• Task description: Starting at the line with "blue boat: 8 -> 6" and going on through the line with "yellow cube: 0 -> 2", reproduce each line in the records below exactly and nothing more.

• Object change listings:
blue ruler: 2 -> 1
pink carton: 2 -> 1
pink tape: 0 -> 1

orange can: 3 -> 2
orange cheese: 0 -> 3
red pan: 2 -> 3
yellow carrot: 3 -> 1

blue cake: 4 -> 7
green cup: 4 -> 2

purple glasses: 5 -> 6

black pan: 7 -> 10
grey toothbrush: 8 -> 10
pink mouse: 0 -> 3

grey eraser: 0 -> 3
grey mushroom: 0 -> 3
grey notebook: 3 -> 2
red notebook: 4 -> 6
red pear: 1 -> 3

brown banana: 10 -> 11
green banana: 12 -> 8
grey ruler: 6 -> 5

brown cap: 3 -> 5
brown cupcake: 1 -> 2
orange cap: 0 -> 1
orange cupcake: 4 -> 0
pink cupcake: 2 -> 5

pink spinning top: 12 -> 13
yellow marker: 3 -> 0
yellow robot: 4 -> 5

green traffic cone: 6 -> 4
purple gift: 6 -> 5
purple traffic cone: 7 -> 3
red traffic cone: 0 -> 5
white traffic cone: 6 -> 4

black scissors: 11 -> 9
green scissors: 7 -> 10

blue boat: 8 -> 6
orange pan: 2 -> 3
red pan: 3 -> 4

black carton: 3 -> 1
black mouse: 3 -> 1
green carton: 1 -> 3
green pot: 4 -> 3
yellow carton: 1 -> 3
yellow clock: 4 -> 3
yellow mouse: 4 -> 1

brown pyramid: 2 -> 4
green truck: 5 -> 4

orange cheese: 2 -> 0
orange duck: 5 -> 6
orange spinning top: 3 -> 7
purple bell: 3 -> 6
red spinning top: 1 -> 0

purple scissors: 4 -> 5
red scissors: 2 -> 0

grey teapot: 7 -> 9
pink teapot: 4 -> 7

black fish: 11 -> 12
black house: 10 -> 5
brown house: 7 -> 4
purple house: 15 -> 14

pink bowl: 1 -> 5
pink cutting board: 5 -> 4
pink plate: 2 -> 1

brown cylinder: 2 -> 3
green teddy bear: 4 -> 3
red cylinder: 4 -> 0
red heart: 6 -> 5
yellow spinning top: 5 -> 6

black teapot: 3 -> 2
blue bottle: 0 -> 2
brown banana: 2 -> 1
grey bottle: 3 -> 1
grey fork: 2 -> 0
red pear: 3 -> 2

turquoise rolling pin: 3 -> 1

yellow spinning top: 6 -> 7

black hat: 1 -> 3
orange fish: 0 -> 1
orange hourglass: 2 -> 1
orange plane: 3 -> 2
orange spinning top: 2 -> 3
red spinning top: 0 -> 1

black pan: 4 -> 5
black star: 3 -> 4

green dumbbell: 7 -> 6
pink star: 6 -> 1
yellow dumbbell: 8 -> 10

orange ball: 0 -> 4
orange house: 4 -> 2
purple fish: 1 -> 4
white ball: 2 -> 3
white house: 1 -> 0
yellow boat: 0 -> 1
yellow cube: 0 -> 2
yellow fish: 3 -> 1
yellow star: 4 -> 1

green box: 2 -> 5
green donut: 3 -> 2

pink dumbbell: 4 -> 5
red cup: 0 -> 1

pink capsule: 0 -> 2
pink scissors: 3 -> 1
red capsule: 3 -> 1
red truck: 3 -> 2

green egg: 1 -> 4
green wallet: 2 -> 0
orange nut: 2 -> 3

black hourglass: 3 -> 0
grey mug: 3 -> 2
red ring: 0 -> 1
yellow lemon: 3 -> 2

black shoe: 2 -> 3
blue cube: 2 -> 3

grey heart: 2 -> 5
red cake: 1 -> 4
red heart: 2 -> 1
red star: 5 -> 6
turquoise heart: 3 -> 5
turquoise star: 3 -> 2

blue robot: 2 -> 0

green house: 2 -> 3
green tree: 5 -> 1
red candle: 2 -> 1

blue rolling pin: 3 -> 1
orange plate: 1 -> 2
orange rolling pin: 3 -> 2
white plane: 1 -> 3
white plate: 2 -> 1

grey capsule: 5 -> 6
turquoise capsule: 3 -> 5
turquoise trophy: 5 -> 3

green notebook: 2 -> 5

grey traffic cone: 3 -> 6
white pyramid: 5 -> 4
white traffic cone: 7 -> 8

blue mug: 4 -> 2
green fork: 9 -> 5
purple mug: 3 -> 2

• Written reply:
blue boat: 8 -> 6
orange pan: 2 -> 3
red pan: 3 -> 4

black carton: 3 -> 1
black mouse: 3 -> 1
green carton: 1 -> 3
green pot: 4 -> 3
yellow carton: 1 -> 3
yellow clock: 4 -> 3
yellow mouse: 4 -> 1

brown pyramid: 2 -> 4
green truck: 5 -> 4

orange cheese: 2 -> 0
orange duck: 5 -> 6
orange spinning top: 3 -> 7
purple bell: 3 -> 6
red spinning top: 1 -> 0

purple scissors: 4 -> 5
red scissors: 2 -> 0

grey teapot: 7 -> 9
pink teapot: 4 -> 7

black fish: 11 -> 12
black house: 10 -> 5
brown house: 7 -> 4
purple house: 15 -> 14

pink bowl: 1 -> 5
pink cutting board: 5 -> 4
pink plate: 2 -> 1

brown cylinder: 2 -> 3
green teddy bear: 4 -> 3
red cylinder: 4 -> 0
red heart: 6 -> 5
yellow spinning top: 5 -> 6

black teapot: 3 -> 2
blue bottle: 0 -> 2
brown banana: 2 -> 1
grey bottle: 3 -> 1
grey fork: 2 -> 0
red pear: 3 -> 2

turquoise rolling pin: 3 -> 1

yellow spinning top: 6 -> 7

black hat: 1 -> 3
orange fish: 0 -> 1
orange hourglass: 2 -> 1
orange plane: 3 -> 2
orange spinning top: 2 -> 3
red spinning top: 0 -> 1

black pan: 4 -> 5
black star: 3 -> 4

green dumbbell: 7 -> 6
pink star: 6 -> 1
yellow dumbbell: 8 -> 10

orange ball: 0 -> 4
orange house: 4 -> 2
purple fish: 1 -> 4
white ball: 2 -> 3
white house: 1 -> 0
yellow boat: 0 -> 1
yellow cube: 0 -> 2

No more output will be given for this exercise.